[Opening Raw data section]

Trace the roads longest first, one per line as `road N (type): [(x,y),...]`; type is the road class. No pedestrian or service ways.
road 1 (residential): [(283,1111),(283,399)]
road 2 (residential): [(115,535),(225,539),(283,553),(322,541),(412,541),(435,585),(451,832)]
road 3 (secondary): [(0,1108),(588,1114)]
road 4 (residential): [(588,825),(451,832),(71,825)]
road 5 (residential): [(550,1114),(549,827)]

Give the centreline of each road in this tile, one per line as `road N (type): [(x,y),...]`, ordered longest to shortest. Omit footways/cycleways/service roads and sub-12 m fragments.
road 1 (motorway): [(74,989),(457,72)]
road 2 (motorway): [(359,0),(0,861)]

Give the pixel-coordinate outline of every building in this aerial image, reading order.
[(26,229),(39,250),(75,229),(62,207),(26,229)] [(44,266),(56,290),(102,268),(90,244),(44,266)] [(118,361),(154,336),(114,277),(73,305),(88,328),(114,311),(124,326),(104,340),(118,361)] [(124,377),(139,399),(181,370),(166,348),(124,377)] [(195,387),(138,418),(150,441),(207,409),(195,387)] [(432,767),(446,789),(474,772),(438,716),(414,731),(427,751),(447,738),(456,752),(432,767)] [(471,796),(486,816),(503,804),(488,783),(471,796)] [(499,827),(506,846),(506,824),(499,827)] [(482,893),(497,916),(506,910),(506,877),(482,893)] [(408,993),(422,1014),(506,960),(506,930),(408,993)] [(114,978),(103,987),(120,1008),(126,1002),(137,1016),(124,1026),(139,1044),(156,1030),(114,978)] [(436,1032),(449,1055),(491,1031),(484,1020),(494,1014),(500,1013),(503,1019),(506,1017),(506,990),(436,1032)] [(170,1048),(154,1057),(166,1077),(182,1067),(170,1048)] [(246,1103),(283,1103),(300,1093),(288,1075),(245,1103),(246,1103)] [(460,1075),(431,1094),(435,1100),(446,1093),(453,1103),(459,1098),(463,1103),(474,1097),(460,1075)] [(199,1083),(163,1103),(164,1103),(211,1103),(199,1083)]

[Closing Raw data section]

_What is required_.
Copy out the whole listing, exactly as written.

_Your solution_.
Trace the roads longest first, one per line as `road N (type): [(x,y),...]`; type is the road class. No pedestrian or service ways.
road 1 (residential): [(283,1111),(283,399)]
road 2 (residential): [(115,535),(225,539),(283,553),(322,541),(412,541),(435,585),(451,832)]
road 3 (secondary): [(0,1108),(588,1114)]
road 4 (residential): [(588,825),(451,832),(71,825)]
road 5 (residential): [(550,1114),(549,827)]

Give the centreline of each road in this tile, one per line as `road N (type): [(x,y),...]`, ordered longest to shortest. Omit footways/cycleways/service roads and sub-12 m fragments.
road 1 (motorway): [(74,989),(457,72)]
road 2 (motorway): [(359,0),(0,861)]

Give the pixel-coordinate outline of every building in this aerial image, reading order.
[(26,229),(39,250),(75,229),(62,207),(26,229)] [(44,266),(56,290),(102,268),(90,244),(44,266)] [(118,361),(154,336),(114,277),(73,305),(88,328),(114,311),(124,326),(104,340),(118,361)] [(124,377),(139,399),(181,370),(166,348),(124,377)] [(195,387),(138,418),(150,441),(207,409),(195,387)] [(432,767),(446,789),(474,772),(438,716),(414,731),(427,751),(447,738),(456,752),(432,767)] [(471,796),(486,816),(503,804),(488,783),(471,796)] [(499,827),(506,846),(506,824),(499,827)] [(482,893),(497,916),(506,910),(506,877),(482,893)] [(408,993),(422,1014),(506,960),(506,930),(408,993)] [(114,978),(103,987),(120,1008),(126,1002),(137,1016),(124,1026),(139,1044),(156,1030),(114,978)] [(436,1032),(449,1055),(491,1031),(484,1020),(494,1014),(500,1013),(503,1019),(506,1017),(506,990),(436,1032)] [(170,1048),(154,1057),(166,1077),(182,1067),(170,1048)] [(246,1103),(283,1103),(300,1093),(288,1075),(245,1103),(246,1103)] [(460,1075),(431,1094),(435,1100),(446,1093),(453,1103),(459,1098),(463,1103),(474,1097),(460,1075)] [(199,1083),(163,1103),(164,1103),(211,1103),(199,1083)]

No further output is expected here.